WORK REQUEST: Your task is to repeat each record verbatim, exactly as it was written.

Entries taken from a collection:
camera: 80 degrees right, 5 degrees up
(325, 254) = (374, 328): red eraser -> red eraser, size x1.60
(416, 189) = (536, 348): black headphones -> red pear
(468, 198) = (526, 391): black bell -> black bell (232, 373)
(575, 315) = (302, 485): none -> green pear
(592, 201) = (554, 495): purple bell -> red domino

RESPONSE TO THIS EXERCISE:
camera: 80 degrees right, 5 degrees up
(325, 254) = (374, 328): red eraser -> red eraser, size x1.60
(416, 189) = (536, 348): black headphones -> red pear
(468, 198) = (526, 391): black bell -> black bell (232, 373)
(575, 315) = (302, 485): none -> green pear
(592, 201) = (554, 495): purple bell -> red domino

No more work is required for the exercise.